[Material for this exercise]

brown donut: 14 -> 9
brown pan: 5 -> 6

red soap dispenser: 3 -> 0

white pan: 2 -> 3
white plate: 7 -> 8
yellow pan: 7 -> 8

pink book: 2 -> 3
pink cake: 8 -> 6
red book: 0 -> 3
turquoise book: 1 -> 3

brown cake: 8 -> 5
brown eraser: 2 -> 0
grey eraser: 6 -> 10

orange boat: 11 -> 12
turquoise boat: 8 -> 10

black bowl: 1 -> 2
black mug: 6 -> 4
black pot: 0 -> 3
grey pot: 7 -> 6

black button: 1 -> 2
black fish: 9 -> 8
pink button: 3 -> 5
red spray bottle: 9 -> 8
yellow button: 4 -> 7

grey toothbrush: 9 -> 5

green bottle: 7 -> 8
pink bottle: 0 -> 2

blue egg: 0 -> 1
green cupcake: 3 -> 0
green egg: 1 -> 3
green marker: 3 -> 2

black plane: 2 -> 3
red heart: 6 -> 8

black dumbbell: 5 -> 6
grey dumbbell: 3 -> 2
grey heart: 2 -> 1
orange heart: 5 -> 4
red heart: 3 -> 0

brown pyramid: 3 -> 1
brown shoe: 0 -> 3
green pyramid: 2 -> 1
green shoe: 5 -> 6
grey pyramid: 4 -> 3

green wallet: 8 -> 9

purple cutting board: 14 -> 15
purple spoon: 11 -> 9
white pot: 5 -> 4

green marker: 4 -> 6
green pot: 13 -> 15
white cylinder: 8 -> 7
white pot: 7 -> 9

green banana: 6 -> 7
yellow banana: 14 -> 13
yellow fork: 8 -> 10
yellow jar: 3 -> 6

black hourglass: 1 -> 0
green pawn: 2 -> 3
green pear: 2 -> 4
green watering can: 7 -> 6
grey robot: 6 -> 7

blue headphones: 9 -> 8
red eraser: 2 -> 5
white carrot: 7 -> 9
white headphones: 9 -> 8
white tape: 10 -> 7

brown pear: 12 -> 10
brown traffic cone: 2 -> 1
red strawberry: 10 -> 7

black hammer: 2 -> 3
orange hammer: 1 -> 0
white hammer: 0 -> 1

[What to produce] All that is wanted is the lines from the one containing "white tape: 10 -> 7" through the last line of the records, restated word for word.

[Result of the task]
white tape: 10 -> 7

brown pear: 12 -> 10
brown traffic cone: 2 -> 1
red strawberry: 10 -> 7

black hammer: 2 -> 3
orange hammer: 1 -> 0
white hammer: 0 -> 1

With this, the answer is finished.